*What the task asks*
In the entries below, every line that contains "none" must be located and copied.

*Records supplied*
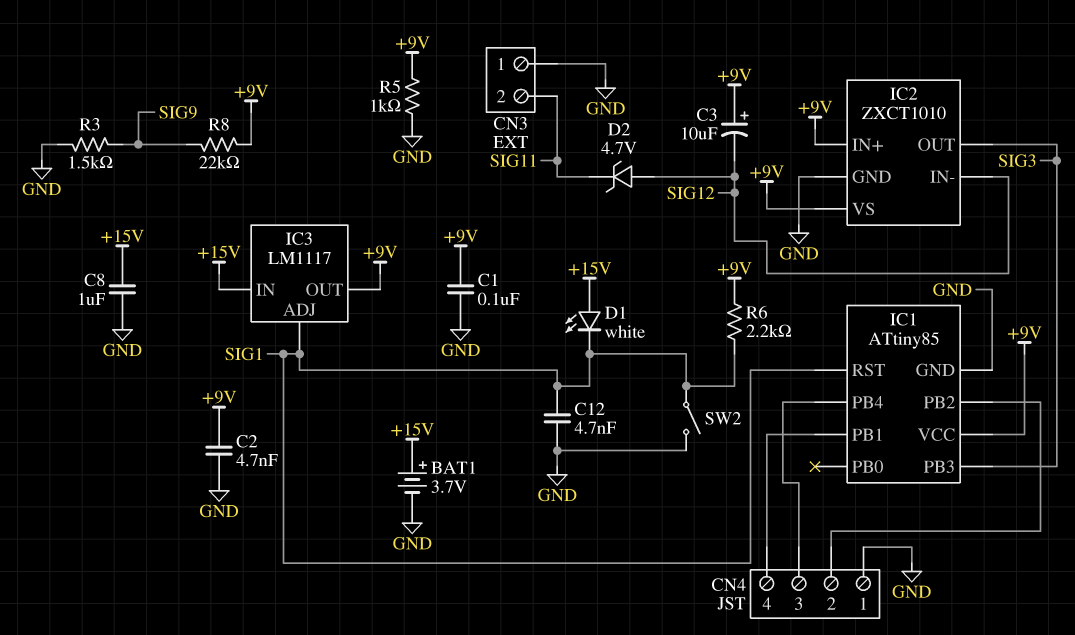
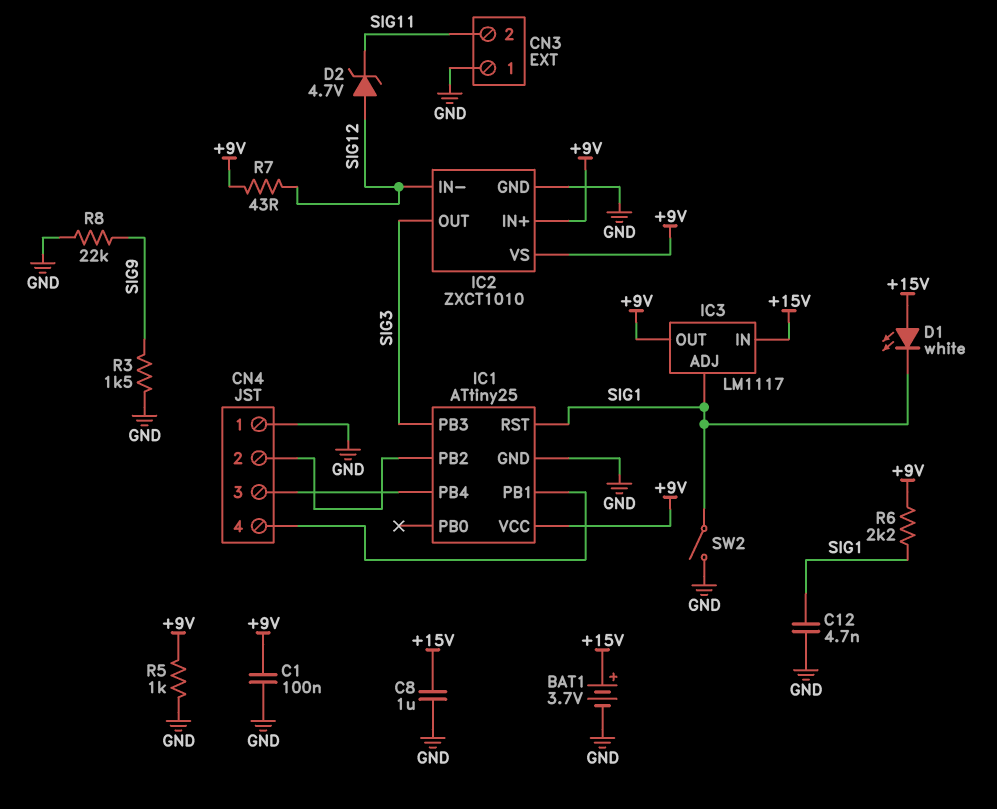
C2: 4.7nF (+9V, GND) -> none
C3: 10uF (plus +9V, minus SIG12) -> none
IC1: ATtiny85 -> ATtiny25
R7: none -> 43 (+9V, SIG12)
R8: 22k (+9V, SIG9) -> 22k (GND, SIG9)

*Answer*
C2: 4.7nF (+9V, GND) -> none
C3: 10uF (plus +9V, minus SIG12) -> none
R7: none -> 43 (+9V, SIG12)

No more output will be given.